▶ [JOB]
Go through the data and copy each line where the string "blue" appears.

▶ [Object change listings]

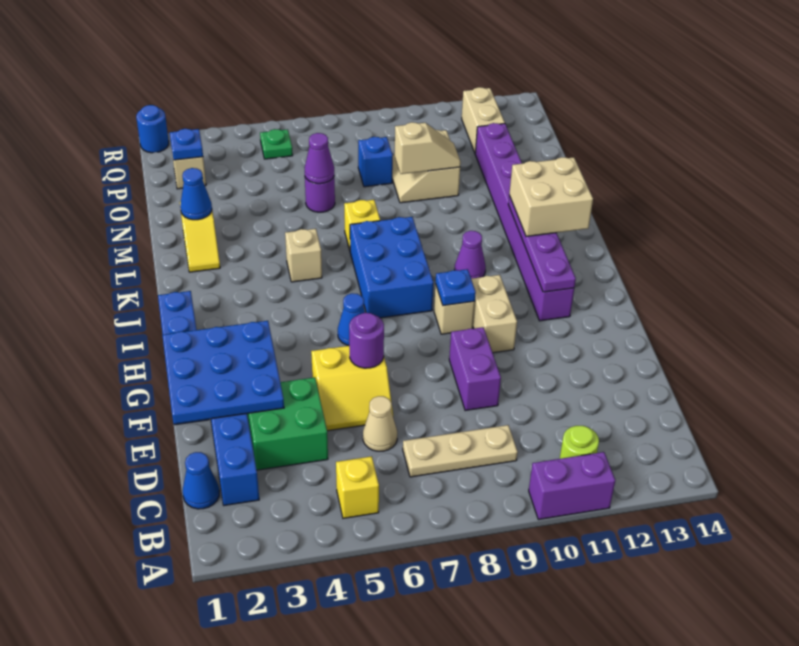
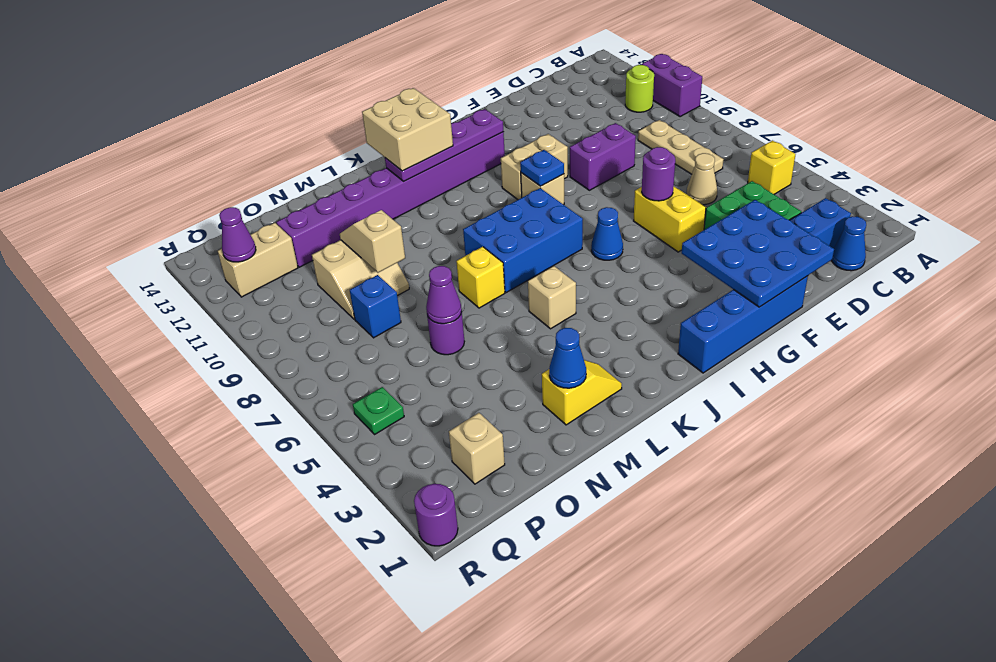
purple 1x1 cone [455,231,486,279] -> purple 1x1 cone moved to [219,207,256,262]
blue 1x1 plate [170,129,203,160] -> none
blue 1x1 round brick [136,105,169,153] -> purple 1x1 round brick [414,484,458,546]

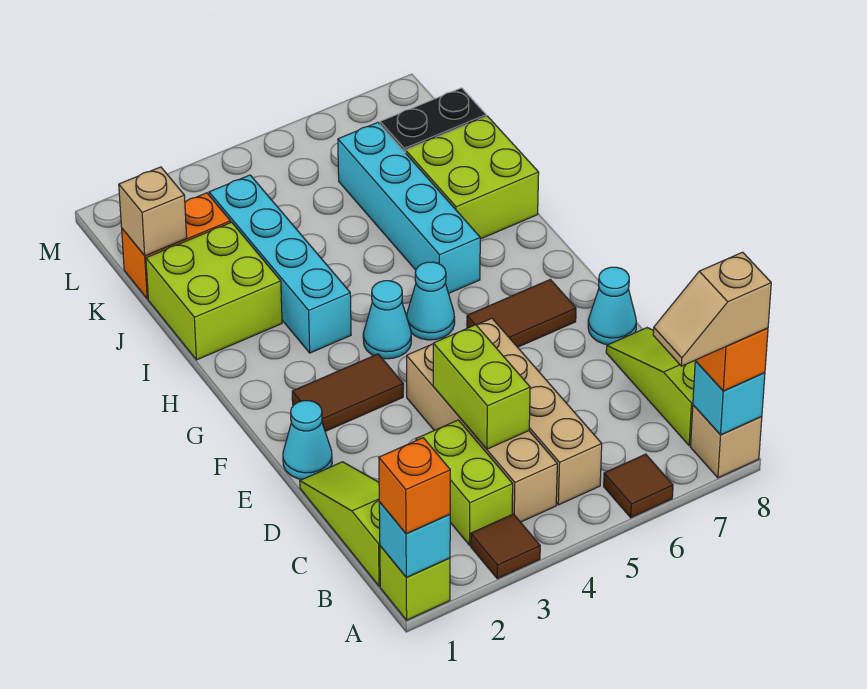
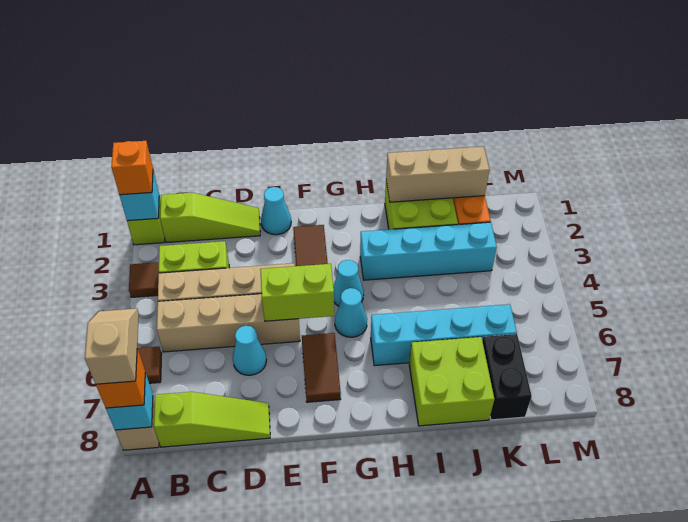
lime 1x2 brick [433,325,530,449] -> lime 1x2 brick moved to [260,264,334,321]
cyan 1x1 cone [588,267,636,345] -> cyan 1x1 cone moved to [233,326,267,375]
tan 1x1 brick [119,167,187,256] -> tan 1x3 brick [386,146,489,202]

▶ [SOLUTION TO THE EXERCISE]
blue 1x1 plate [170,129,203,160] -> none
blue 1x1 round brick [136,105,169,153] -> purple 1x1 round brick [414,484,458,546]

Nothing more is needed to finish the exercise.